**Records to use:**

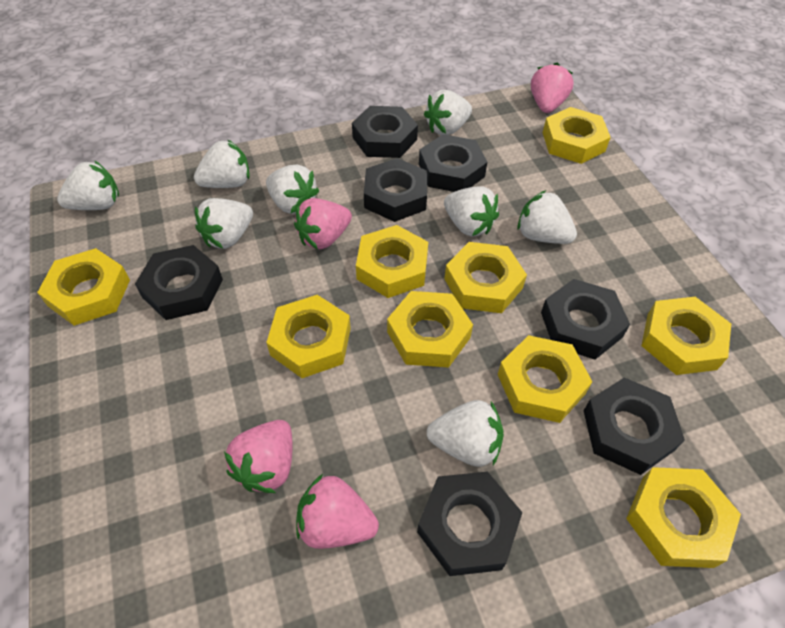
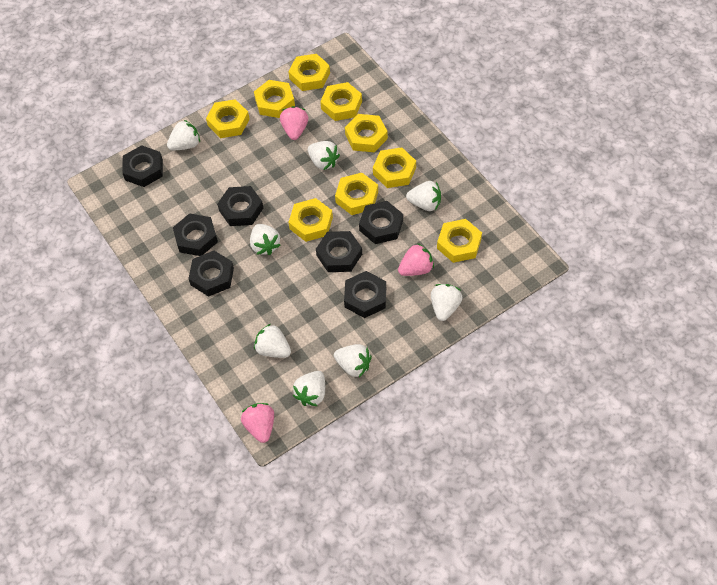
pink strawberry: 4 -> 3

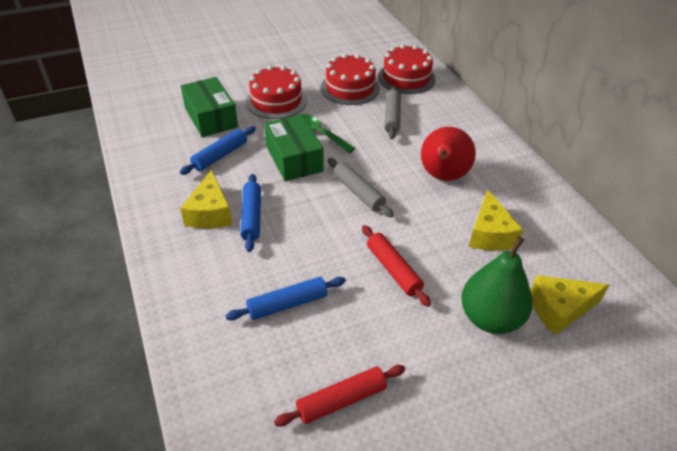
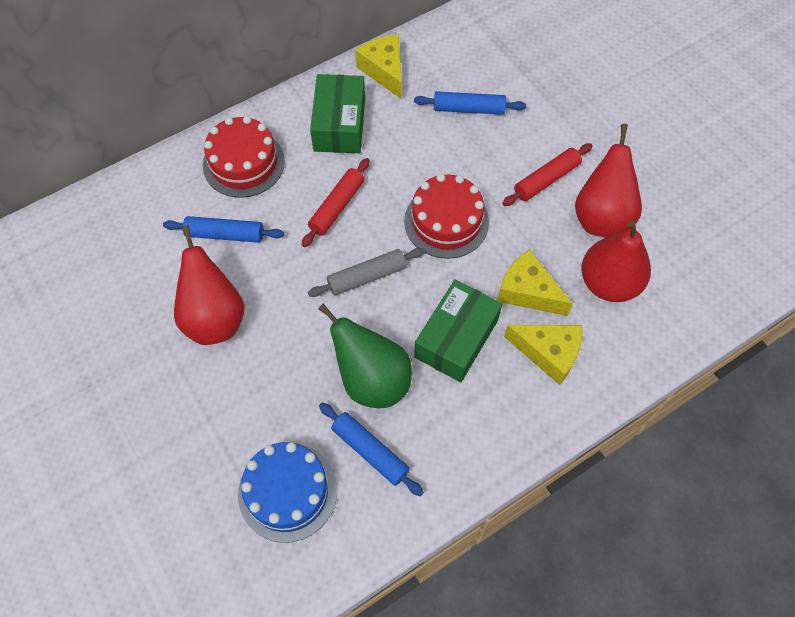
blue cake: 0 -> 1
green spoon: 1 -> 0
grey rolling pin: 2 -> 1
red cake: 3 -> 2
red pear: 1 -> 3

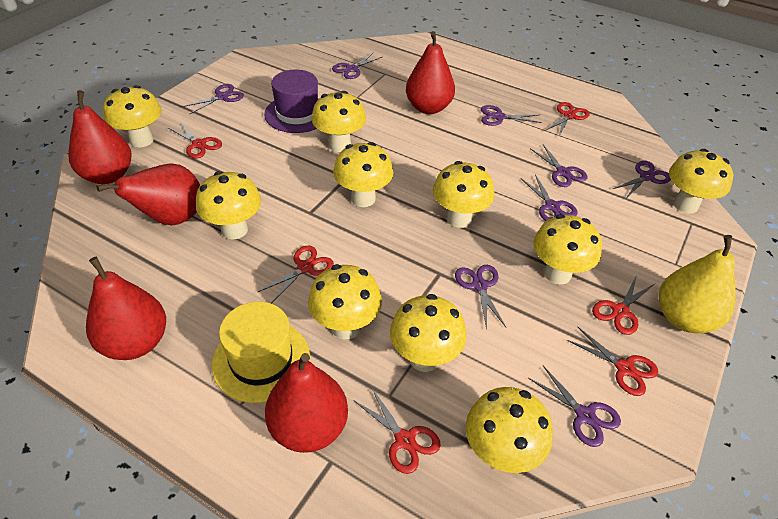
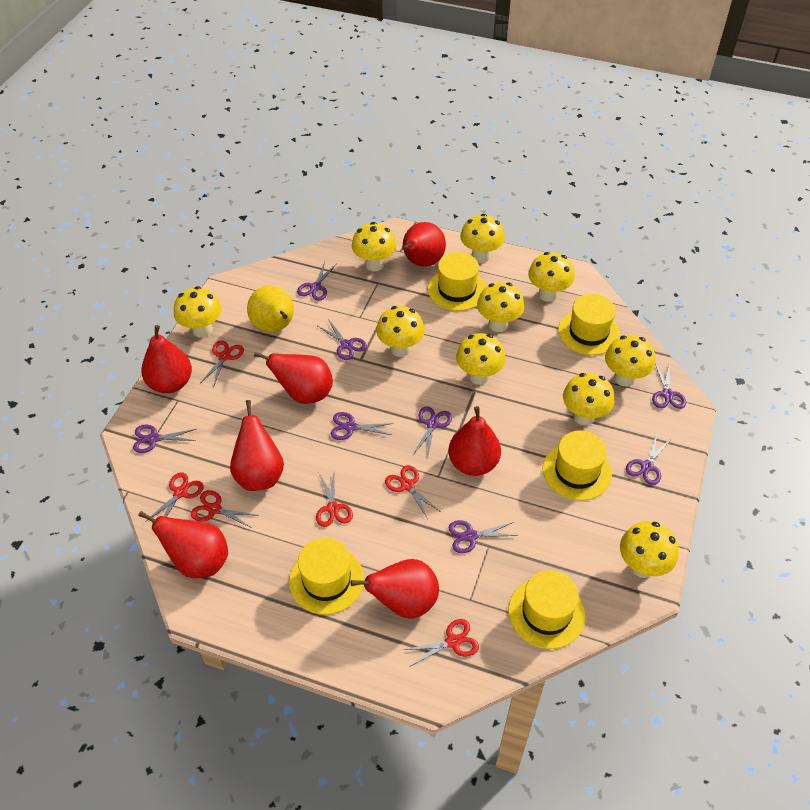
purple hat: 1 -> 0
red pear: 5 -> 7
yellow hat: 1 -> 5

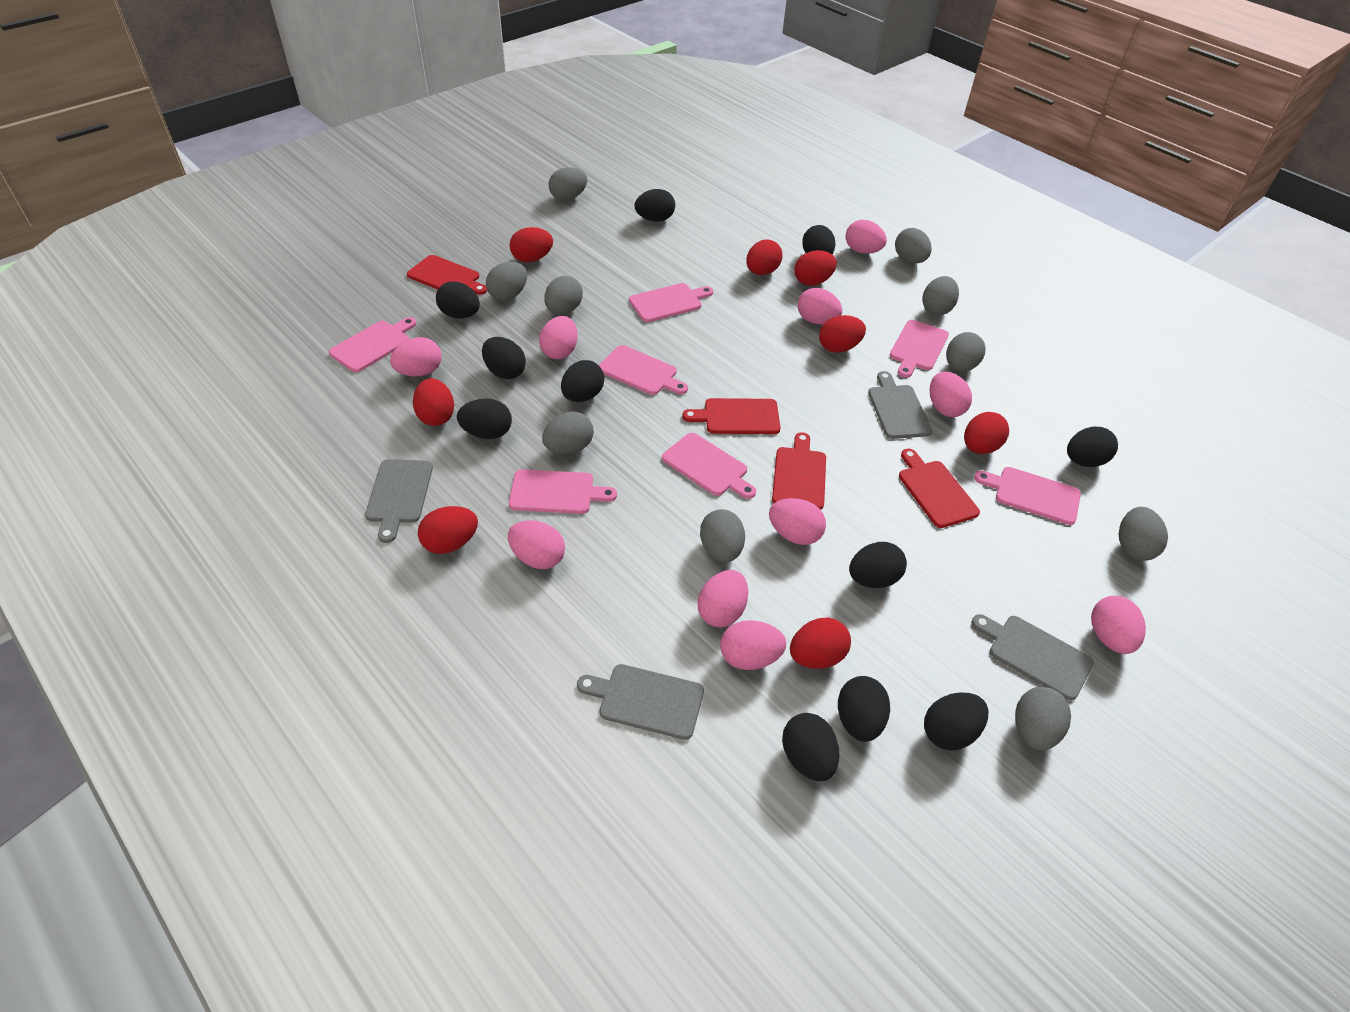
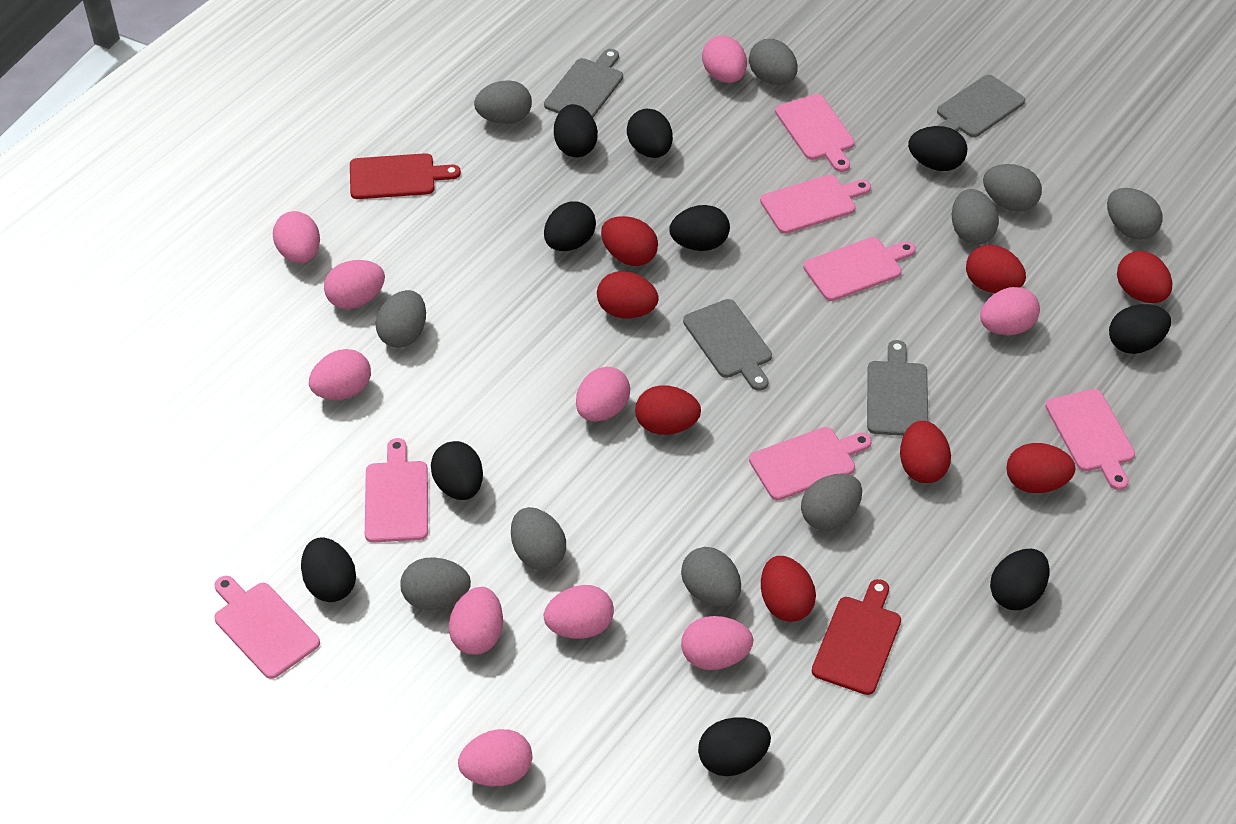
black egg: 11 -> 10
red cutting board: 4 -> 2

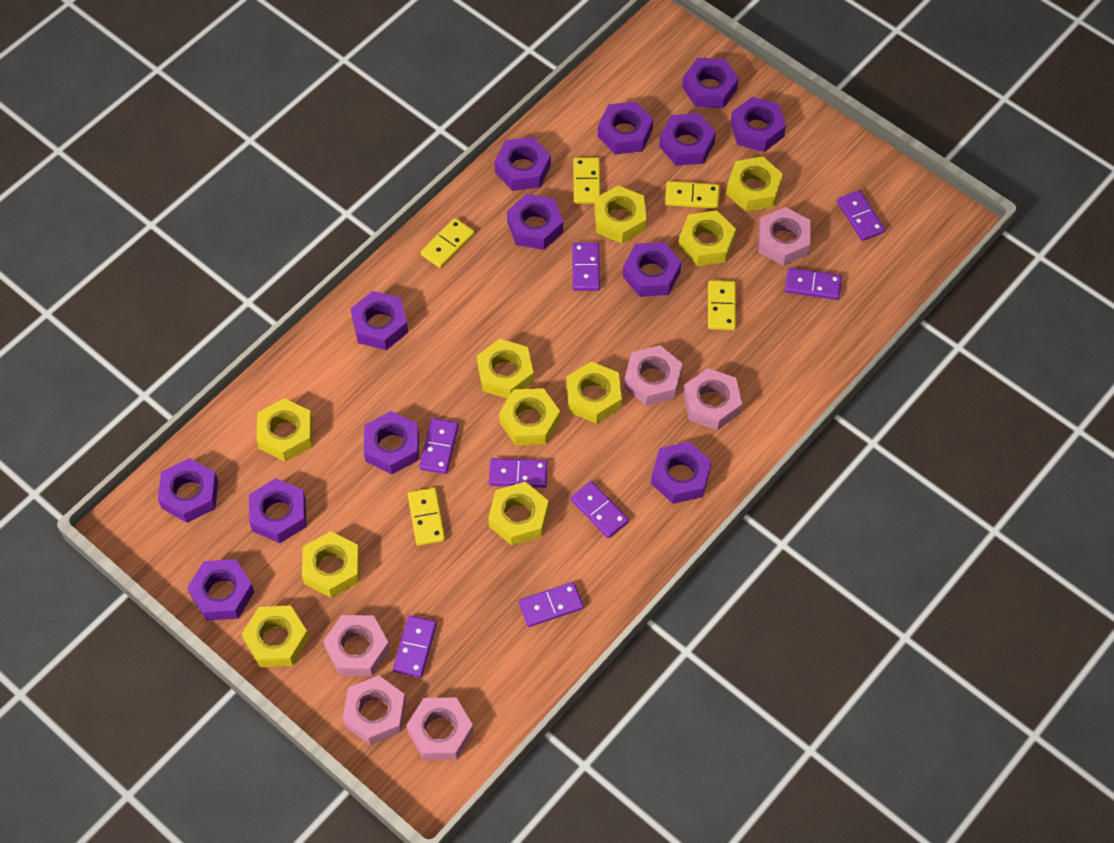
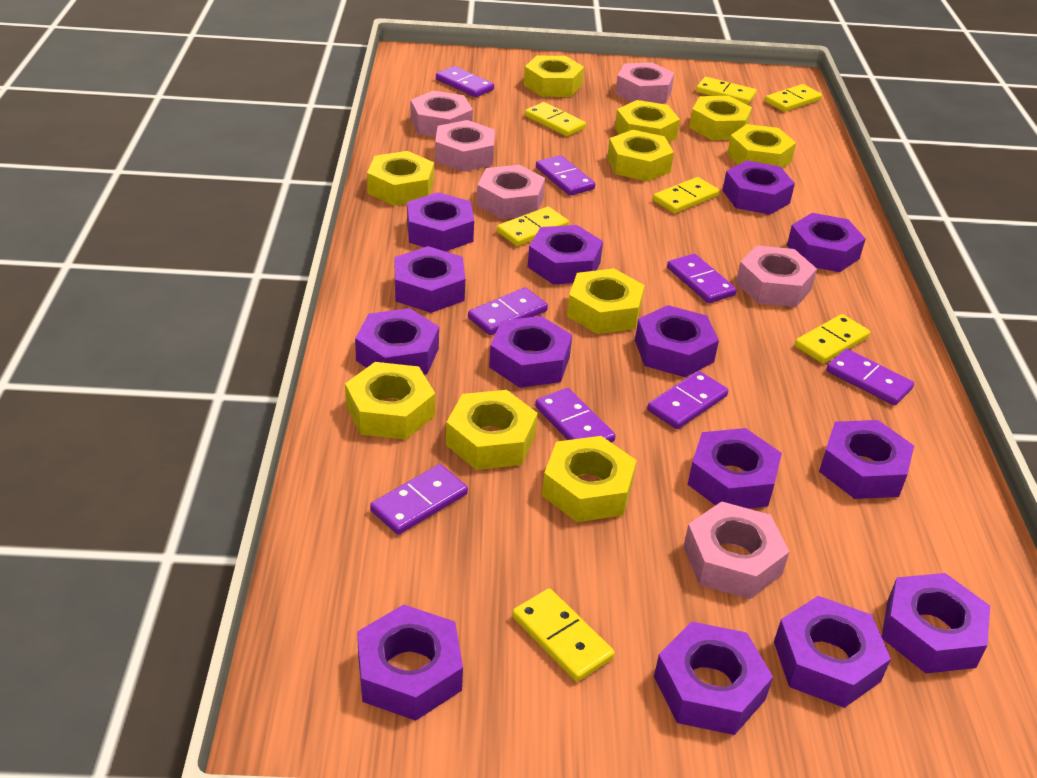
purple nut: 13 -> 14
yellow domino: 5 -> 7

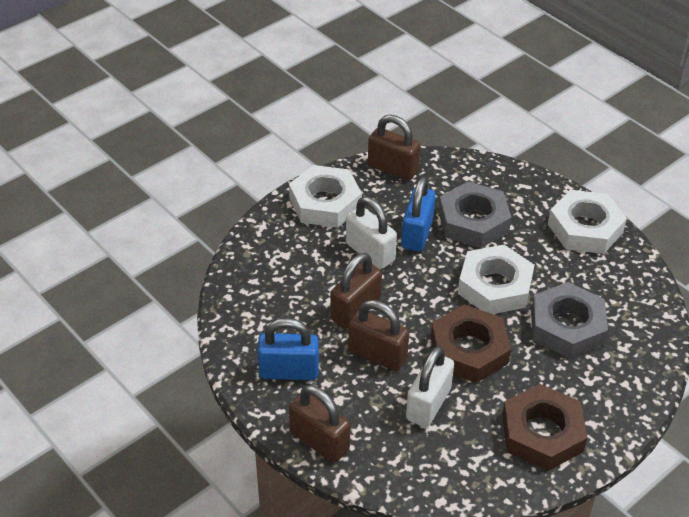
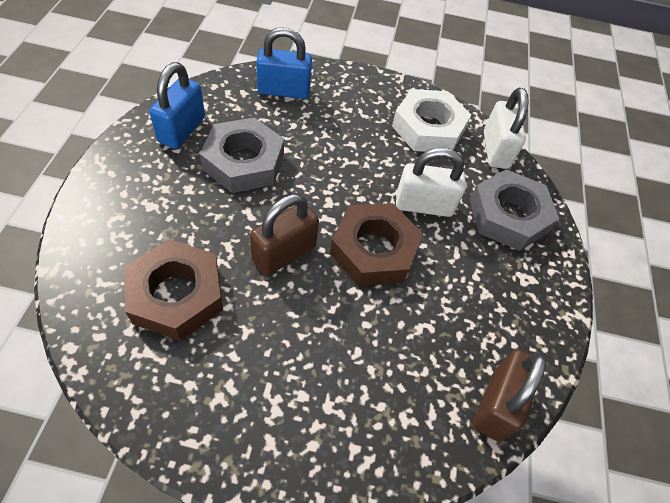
brown padlock: 4 -> 2
white nut: 3 -> 1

**What is required:**
Without the pictures, repeat the listing above exactly.

**Solution for this task:**
pink strawberry: 4 -> 3

blue cake: 0 -> 1
green spoon: 1 -> 0
grey rolling pin: 2 -> 1
red cake: 3 -> 2
red pear: 1 -> 3

purple hat: 1 -> 0
red pear: 5 -> 7
yellow hat: 1 -> 5

black egg: 11 -> 10
red cutting board: 4 -> 2

purple nut: 13 -> 14
yellow domino: 5 -> 7

brown padlock: 4 -> 2
white nut: 3 -> 1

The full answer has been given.